(Items from a data source)
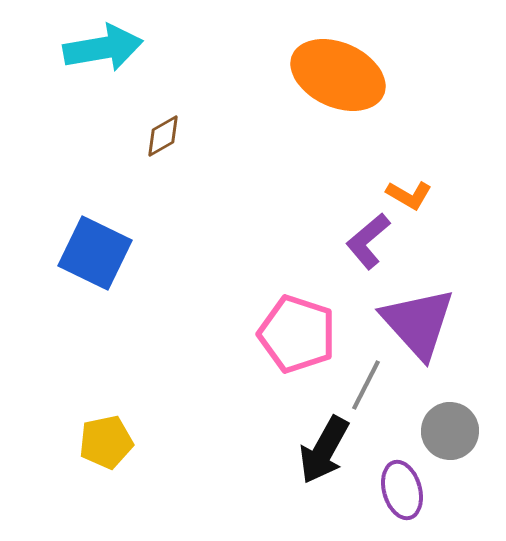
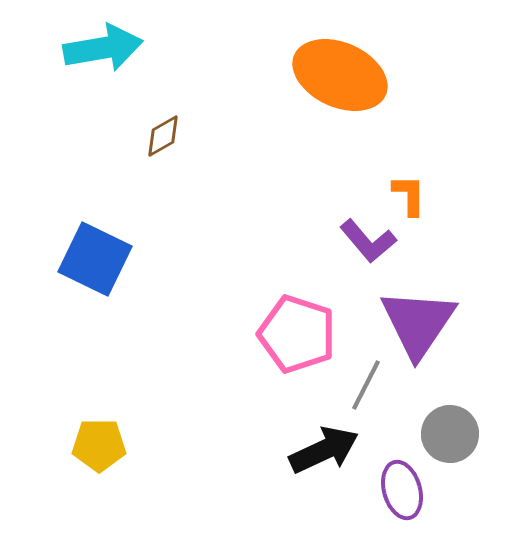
orange ellipse: moved 2 px right
orange L-shape: rotated 120 degrees counterclockwise
purple L-shape: rotated 90 degrees counterclockwise
blue square: moved 6 px down
purple triangle: rotated 16 degrees clockwise
gray circle: moved 3 px down
yellow pentagon: moved 7 px left, 3 px down; rotated 12 degrees clockwise
black arrow: rotated 144 degrees counterclockwise
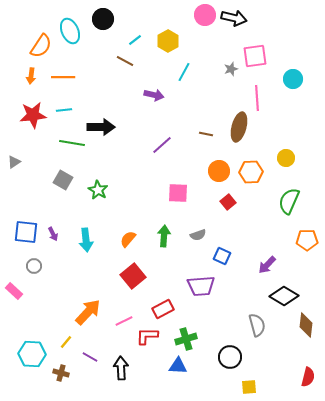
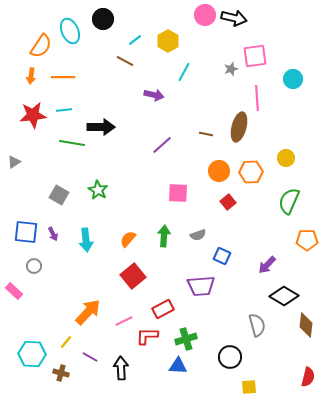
gray square at (63, 180): moved 4 px left, 15 px down
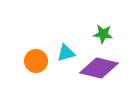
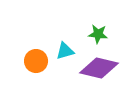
green star: moved 5 px left
cyan triangle: moved 1 px left, 2 px up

--- Assigned task ---
Reproduce the records above word for word, without the images.

--- Answer section ---
orange ellipse: moved 2 px right
orange L-shape: rotated 120 degrees counterclockwise
purple L-shape: rotated 90 degrees counterclockwise
blue square: moved 6 px down
purple triangle: rotated 16 degrees clockwise
gray circle: moved 3 px down
yellow pentagon: moved 7 px left, 3 px down; rotated 12 degrees clockwise
black arrow: rotated 144 degrees counterclockwise
gray square at (63, 180): moved 4 px left, 15 px down
green star: moved 5 px left
cyan triangle: moved 1 px left, 2 px up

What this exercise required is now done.